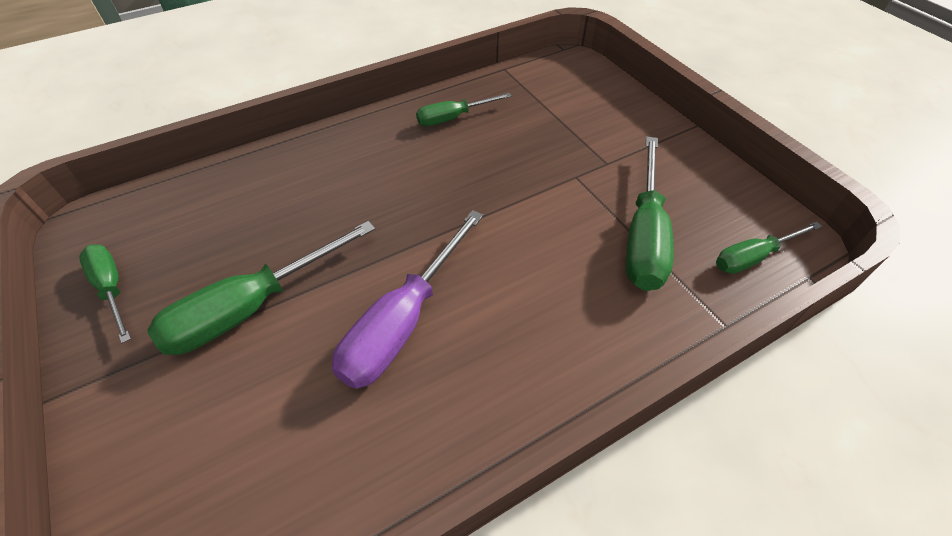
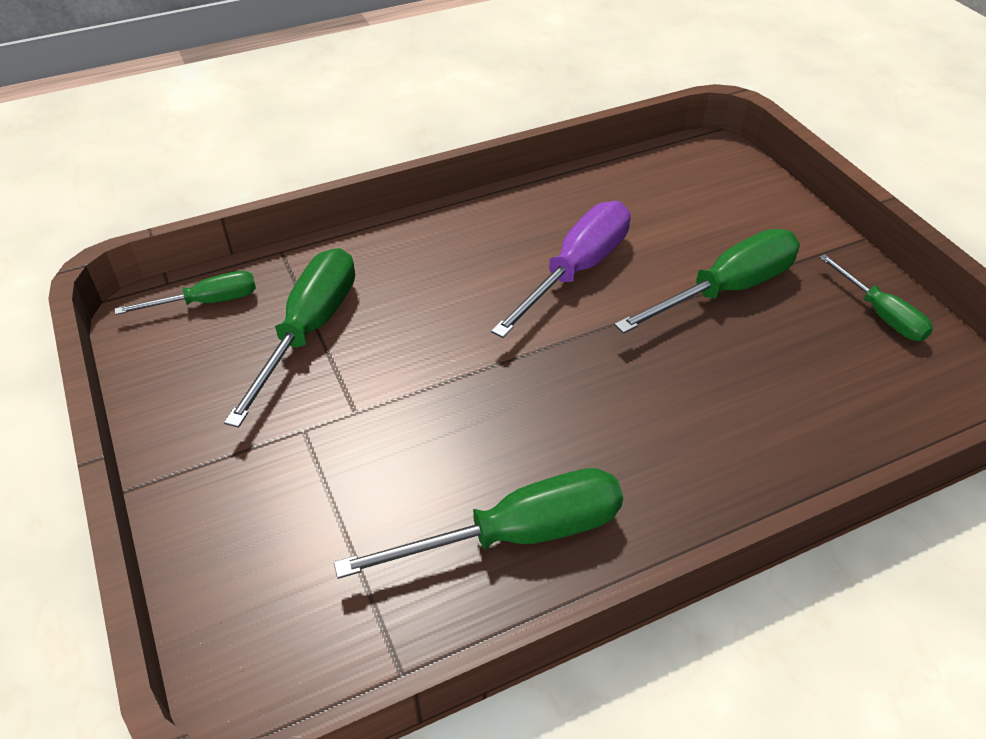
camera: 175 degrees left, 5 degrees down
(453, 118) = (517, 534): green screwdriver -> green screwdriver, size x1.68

...

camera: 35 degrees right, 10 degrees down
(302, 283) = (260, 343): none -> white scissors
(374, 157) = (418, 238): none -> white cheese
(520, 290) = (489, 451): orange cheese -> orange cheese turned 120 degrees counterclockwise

* * *

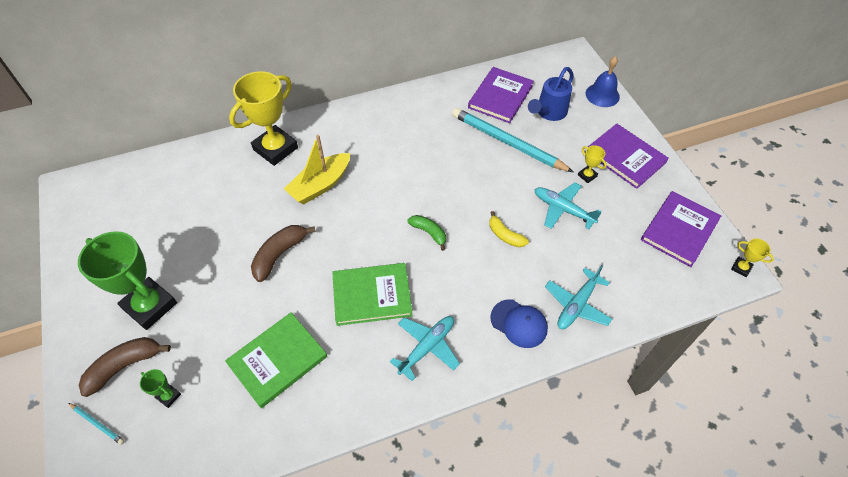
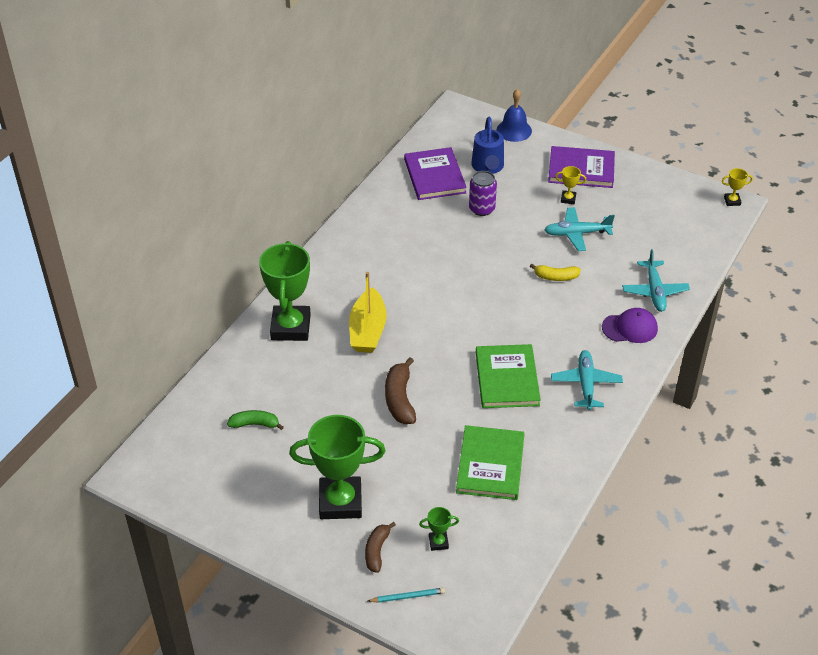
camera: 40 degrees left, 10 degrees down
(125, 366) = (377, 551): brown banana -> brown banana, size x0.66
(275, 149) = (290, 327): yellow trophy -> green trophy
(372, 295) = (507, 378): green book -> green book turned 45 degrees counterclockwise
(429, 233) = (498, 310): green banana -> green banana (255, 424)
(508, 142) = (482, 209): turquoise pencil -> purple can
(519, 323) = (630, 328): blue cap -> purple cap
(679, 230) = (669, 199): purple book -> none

_TASK REQUIREMENTS_.
Scan the material above for the string "degrees". Return each line where it occurs.

_SOLUTION TO THE EXERCISE_.
camera: 175 degrees left, 5 degrees down
camera: 35 degrees right, 10 degrees down
(520, 290) = (489, 451): orange cheese -> orange cheese turned 120 degrees counterclockwise
camera: 40 degrees left, 10 degrees down
(372, 295) = (507, 378): green book -> green book turned 45 degrees counterclockwise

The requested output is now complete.